== Given material ==
########################################
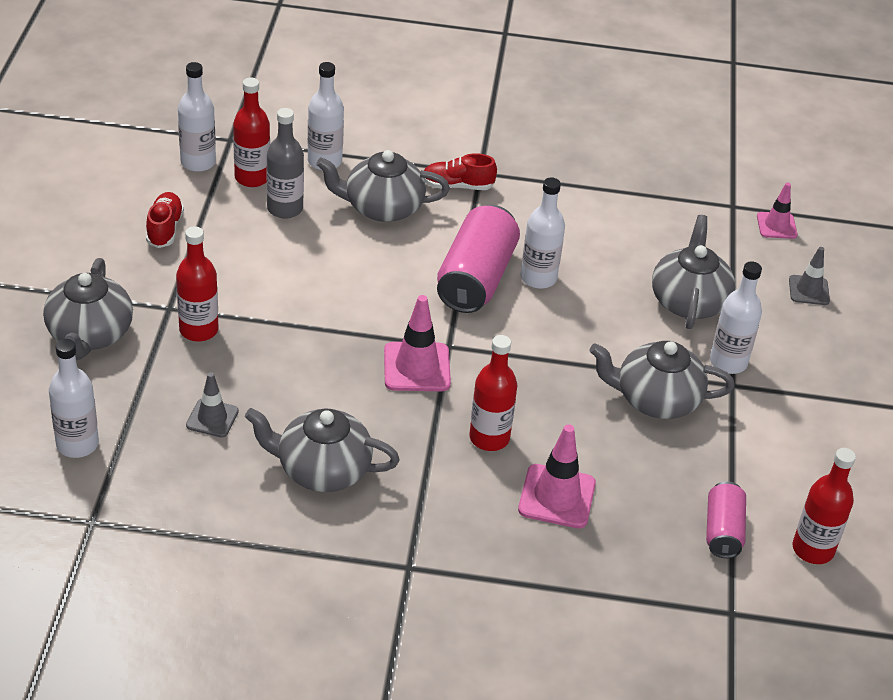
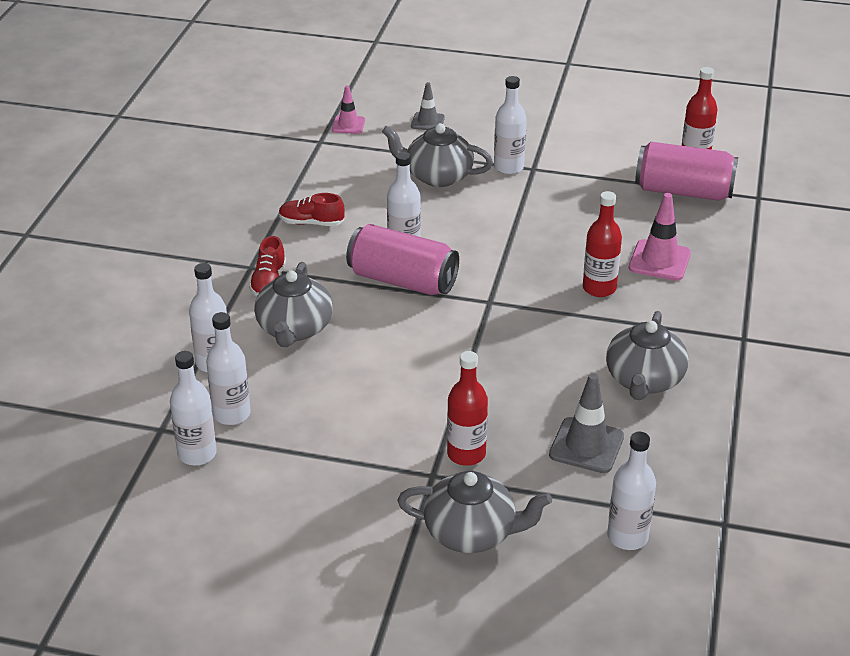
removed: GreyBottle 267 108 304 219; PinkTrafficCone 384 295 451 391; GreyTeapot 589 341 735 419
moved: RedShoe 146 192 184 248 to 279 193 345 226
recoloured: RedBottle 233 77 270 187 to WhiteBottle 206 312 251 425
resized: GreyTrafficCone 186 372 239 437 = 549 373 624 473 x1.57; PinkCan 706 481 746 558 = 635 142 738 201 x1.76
########################################
== Prompt ==
Without any pictures, print the whole listing again exactly as it stands.

== Result below ==
removed: GreyBottle 267 108 304 219; PinkTrafficCone 384 295 451 391; GreyTeapot 589 341 735 419
moved: RedShoe 146 192 184 248 to 279 193 345 226
recoloured: RedBottle 233 77 270 187 to WhiteBottle 206 312 251 425
resized: GreyTrafficCone 186 372 239 437 = 549 373 624 473 x1.57; PinkCan 706 481 746 558 = 635 142 738 201 x1.76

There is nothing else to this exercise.